Match the word "plate". Return each line of the data below where it appears.

MATERIAL TO PROCESS START

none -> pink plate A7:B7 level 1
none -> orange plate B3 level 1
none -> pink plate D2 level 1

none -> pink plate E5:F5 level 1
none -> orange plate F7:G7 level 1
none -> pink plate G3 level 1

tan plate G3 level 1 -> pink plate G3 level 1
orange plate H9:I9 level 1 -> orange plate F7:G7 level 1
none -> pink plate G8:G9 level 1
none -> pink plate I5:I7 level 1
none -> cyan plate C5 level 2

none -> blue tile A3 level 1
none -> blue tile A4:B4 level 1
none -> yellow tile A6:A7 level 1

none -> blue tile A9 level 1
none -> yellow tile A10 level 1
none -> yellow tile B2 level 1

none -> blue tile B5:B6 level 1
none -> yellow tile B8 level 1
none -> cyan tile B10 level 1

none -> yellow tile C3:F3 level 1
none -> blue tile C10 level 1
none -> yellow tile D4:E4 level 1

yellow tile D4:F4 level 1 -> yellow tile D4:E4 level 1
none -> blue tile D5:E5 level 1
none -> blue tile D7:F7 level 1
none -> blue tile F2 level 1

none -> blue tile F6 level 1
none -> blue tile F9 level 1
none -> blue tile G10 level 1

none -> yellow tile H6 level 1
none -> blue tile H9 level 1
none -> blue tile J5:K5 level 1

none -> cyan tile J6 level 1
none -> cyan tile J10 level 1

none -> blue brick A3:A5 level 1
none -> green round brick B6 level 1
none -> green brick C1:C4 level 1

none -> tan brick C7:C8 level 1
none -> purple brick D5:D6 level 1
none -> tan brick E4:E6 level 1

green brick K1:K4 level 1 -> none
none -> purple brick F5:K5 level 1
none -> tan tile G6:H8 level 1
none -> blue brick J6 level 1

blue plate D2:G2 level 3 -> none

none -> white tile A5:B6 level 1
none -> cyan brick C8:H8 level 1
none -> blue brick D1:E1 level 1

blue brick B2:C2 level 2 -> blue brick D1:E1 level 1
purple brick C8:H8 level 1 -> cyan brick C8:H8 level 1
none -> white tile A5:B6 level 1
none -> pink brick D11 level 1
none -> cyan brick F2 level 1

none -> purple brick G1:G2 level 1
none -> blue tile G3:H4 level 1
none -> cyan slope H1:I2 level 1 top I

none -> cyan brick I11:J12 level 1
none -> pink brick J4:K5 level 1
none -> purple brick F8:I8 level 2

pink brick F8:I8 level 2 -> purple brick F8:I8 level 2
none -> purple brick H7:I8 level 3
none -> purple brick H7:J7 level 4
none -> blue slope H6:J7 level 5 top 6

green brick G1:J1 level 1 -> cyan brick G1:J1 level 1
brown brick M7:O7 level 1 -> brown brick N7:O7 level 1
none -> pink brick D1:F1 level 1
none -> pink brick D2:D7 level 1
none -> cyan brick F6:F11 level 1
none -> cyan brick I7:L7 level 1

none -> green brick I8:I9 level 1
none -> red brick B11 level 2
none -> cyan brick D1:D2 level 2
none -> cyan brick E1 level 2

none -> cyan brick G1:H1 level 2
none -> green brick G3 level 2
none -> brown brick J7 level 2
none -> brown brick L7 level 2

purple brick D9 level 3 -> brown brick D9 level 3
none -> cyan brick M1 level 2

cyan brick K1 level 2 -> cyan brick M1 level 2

MATERIAL TO PROCESS END

= SOLUTION BELOW =
none -> pink plate A7:B7 level 1
none -> orange plate B3 level 1
none -> pink plate D2 level 1
none -> pink plate E5:F5 level 1
none -> orange plate F7:G7 level 1
none -> pink plate G3 level 1
tan plate G3 level 1 -> pink plate G3 level 1
orange plate H9:I9 level 1 -> orange plate F7:G7 level 1
none -> pink plate G8:G9 level 1
none -> pink plate I5:I7 level 1
none -> cyan plate C5 level 2
blue plate D2:G2 level 3 -> none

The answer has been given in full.